TASK DETAILS ->
Exact copies of all the lines below are required, with the pictures omitted.

Coordinate-based change listings:
§ §

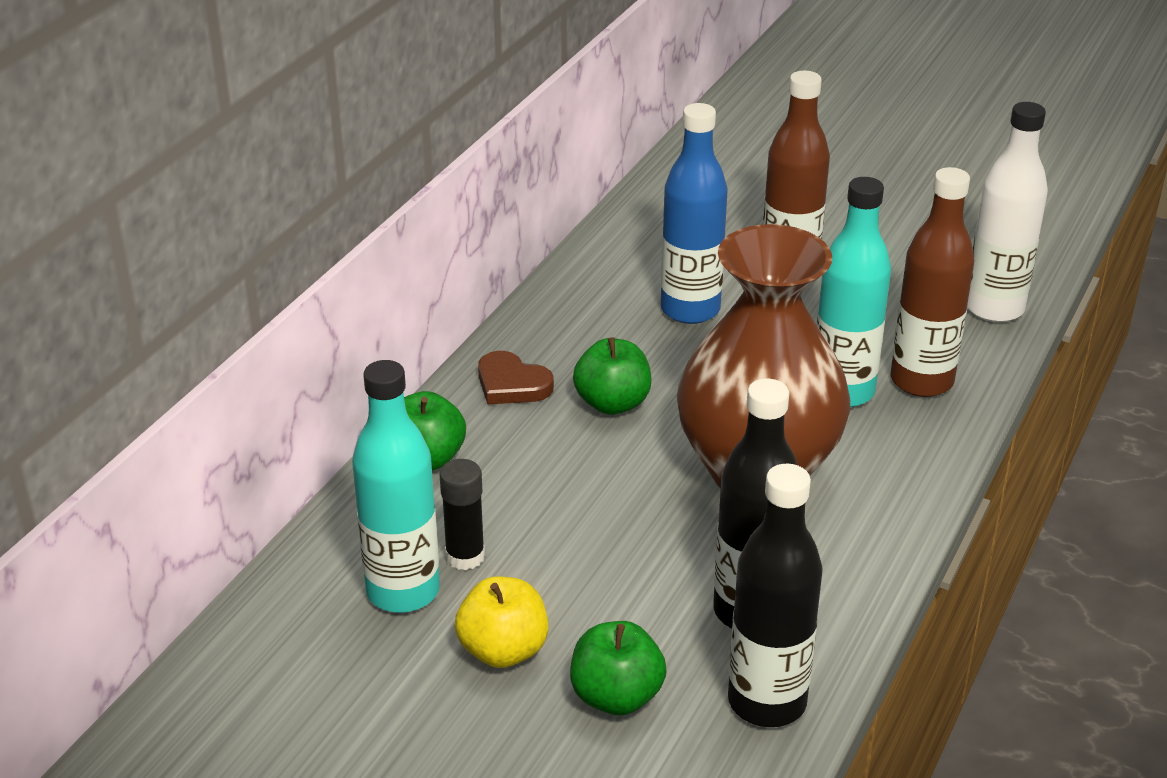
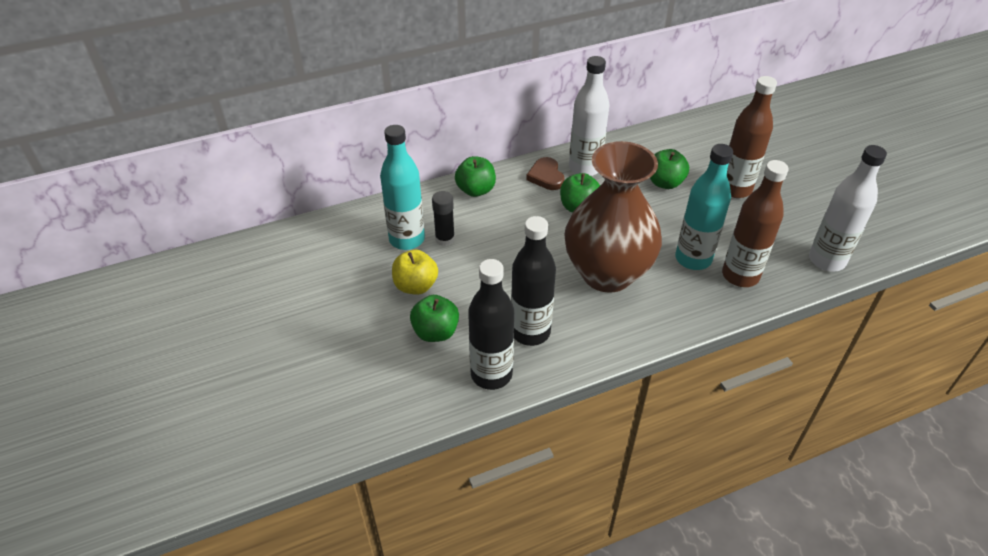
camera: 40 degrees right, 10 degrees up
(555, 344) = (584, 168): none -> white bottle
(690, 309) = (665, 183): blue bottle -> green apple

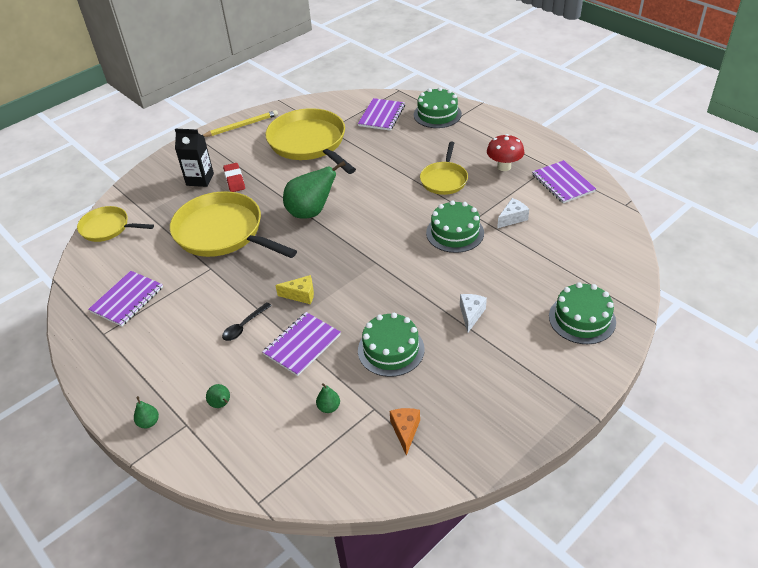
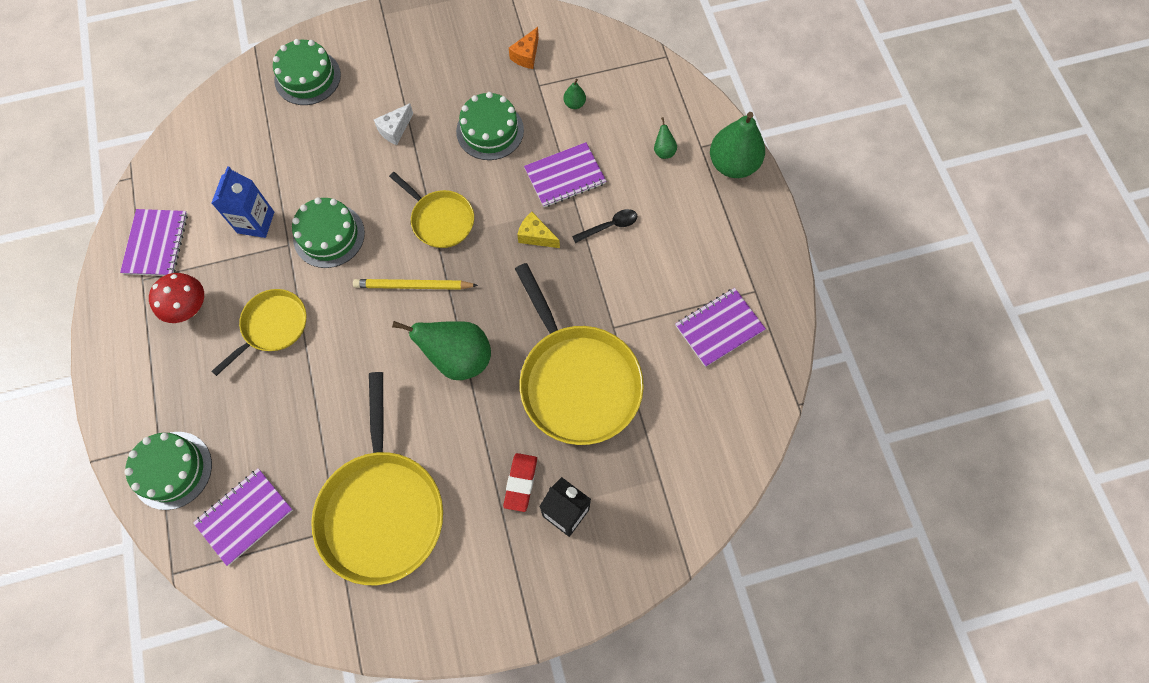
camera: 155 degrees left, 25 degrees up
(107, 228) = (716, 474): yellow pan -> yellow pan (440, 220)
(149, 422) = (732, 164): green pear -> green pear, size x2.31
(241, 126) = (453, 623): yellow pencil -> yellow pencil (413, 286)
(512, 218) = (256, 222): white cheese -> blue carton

§ §

RESPONSE BELOW ->
camera: 40 degrees right, 10 degrees up
(555, 344) = (584, 168): none -> white bottle
(690, 309) = (665, 183): blue bottle -> green apple

camera: 155 degrees left, 25 degrees up
(107, 228) = (716, 474): yellow pan -> yellow pan (440, 220)
(149, 422) = (732, 164): green pear -> green pear, size x2.31
(241, 126) = (453, 623): yellow pencil -> yellow pencil (413, 286)
(512, 218) = (256, 222): white cheese -> blue carton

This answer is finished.